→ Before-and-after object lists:
++++++
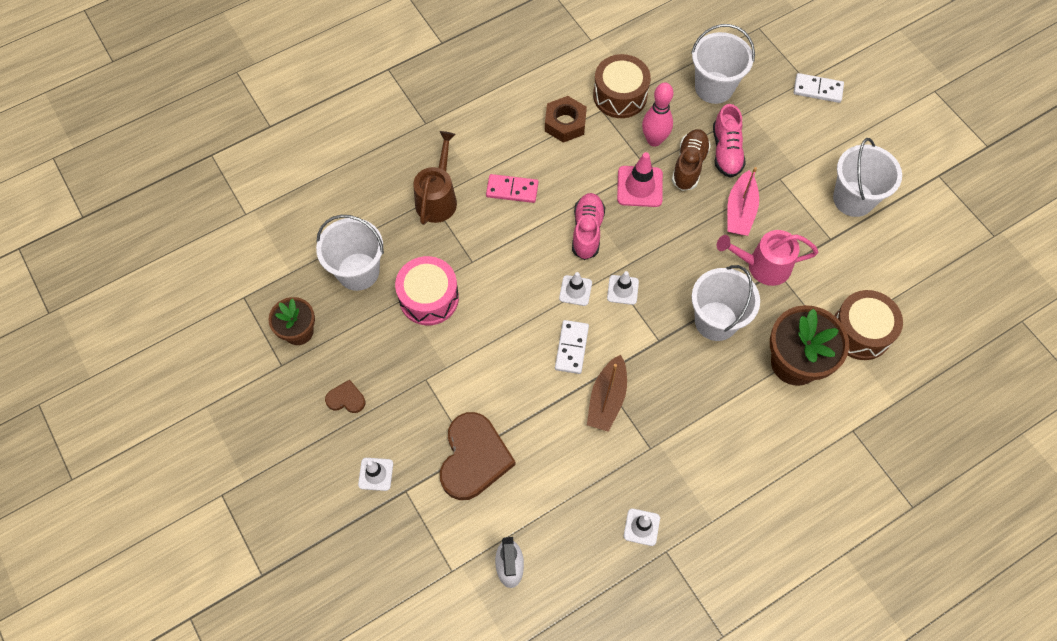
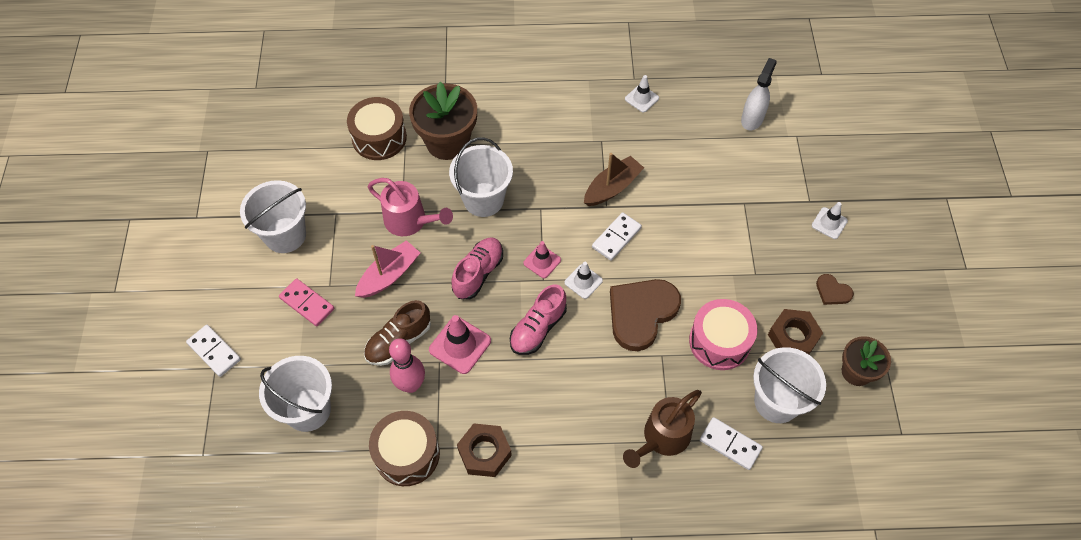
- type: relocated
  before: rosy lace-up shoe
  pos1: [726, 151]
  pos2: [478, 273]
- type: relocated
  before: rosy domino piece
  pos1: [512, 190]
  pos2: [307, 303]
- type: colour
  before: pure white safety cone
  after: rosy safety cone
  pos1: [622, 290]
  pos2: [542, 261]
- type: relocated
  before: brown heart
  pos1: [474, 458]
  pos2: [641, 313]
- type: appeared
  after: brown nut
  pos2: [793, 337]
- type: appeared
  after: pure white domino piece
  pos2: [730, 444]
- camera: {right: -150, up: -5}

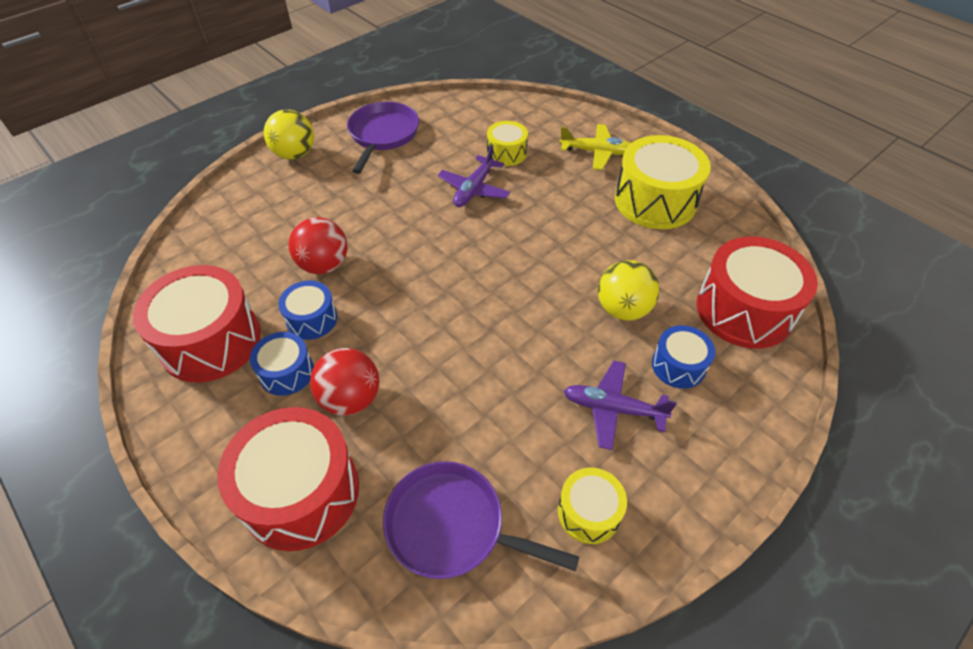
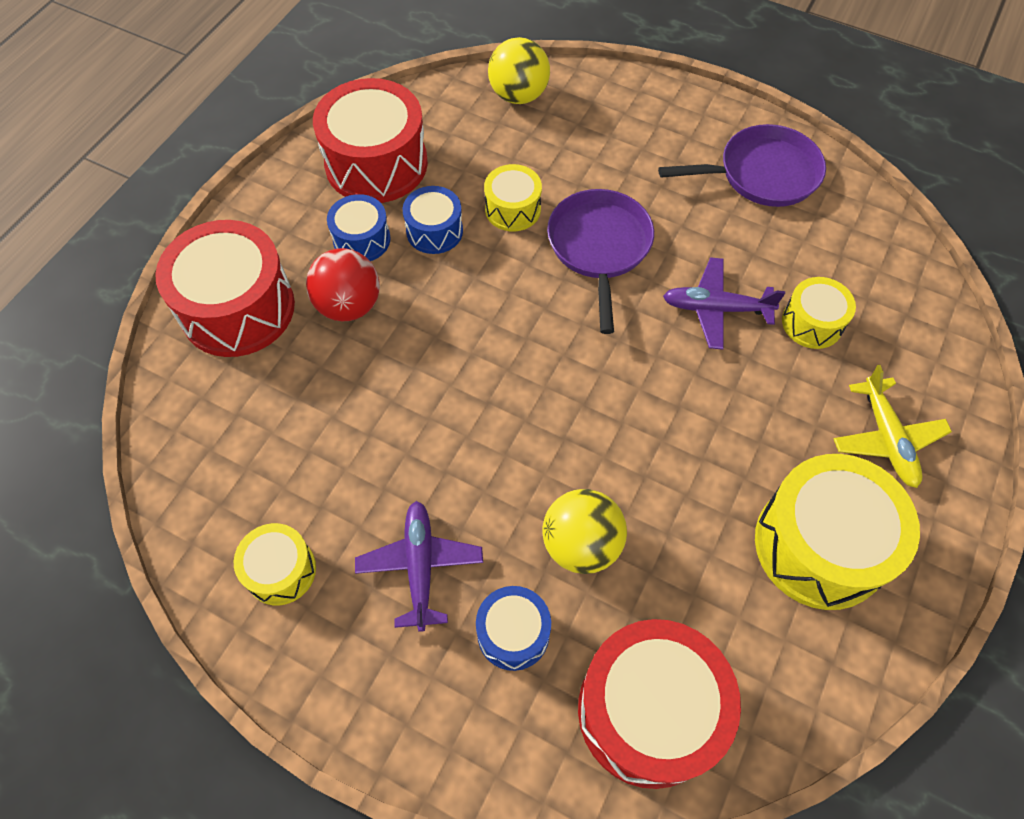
- type: relocated
  before: golden play ball
  pos1: [295, 154]
  pos2: [518, 95]
- type: exchanged
  before: crimson play ball
  after: golden drum
  pos1: [324, 265]
  pos2: [513, 209]
- type: relocated
  before: royal purple pan
  pos1: [452, 526]
  pos2: [599, 248]
- camera: {right: 70, up: 10}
++++++
→ What you should do: Word for word, restate the lines of the data above that fall between the line holding "pos1: [512, 190]" and the line holding "pos2: [730, 444]", inclusive, and no other lines.

→ Answer to this problem:
  pos1: [512, 190]
  pos2: [307, 303]
- type: colour
  before: pure white safety cone
  after: rosy safety cone
  pos1: [622, 290]
  pos2: [542, 261]
- type: relocated
  before: brown heart
  pos1: [474, 458]
  pos2: [641, 313]
- type: appeared
  after: brown nut
  pos2: [793, 337]
- type: appeared
  after: pure white domino piece
  pos2: [730, 444]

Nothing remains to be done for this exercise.